Object transformation records:
----------

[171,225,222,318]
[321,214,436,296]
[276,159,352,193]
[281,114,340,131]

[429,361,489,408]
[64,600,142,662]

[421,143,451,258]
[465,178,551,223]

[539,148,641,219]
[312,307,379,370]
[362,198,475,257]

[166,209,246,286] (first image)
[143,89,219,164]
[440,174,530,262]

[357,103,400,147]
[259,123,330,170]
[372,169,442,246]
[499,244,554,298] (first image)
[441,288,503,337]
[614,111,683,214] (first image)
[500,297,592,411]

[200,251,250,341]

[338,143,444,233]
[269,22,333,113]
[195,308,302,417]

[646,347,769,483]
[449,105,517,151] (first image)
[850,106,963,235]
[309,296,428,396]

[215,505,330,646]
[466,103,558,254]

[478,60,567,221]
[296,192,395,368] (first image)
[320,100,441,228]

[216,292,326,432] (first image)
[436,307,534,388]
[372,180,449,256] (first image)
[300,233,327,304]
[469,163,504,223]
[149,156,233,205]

----------

• [Task brief]: What is needed is a word-for-word restatement of every line from the one with "[614,111,683,214] (first image)" to the end of the entries above.

• [Task solution]:
[614,111,683,214] (first image)
[500,297,592,411]

[200,251,250,341]

[338,143,444,233]
[269,22,333,113]
[195,308,302,417]

[646,347,769,483]
[449,105,517,151] (first image)
[850,106,963,235]
[309,296,428,396]

[215,505,330,646]
[466,103,558,254]

[478,60,567,221]
[296,192,395,368] (first image)
[320,100,441,228]

[216,292,326,432] (first image)
[436,307,534,388]
[372,180,449,256] (first image)
[300,233,327,304]
[469,163,504,223]
[149,156,233,205]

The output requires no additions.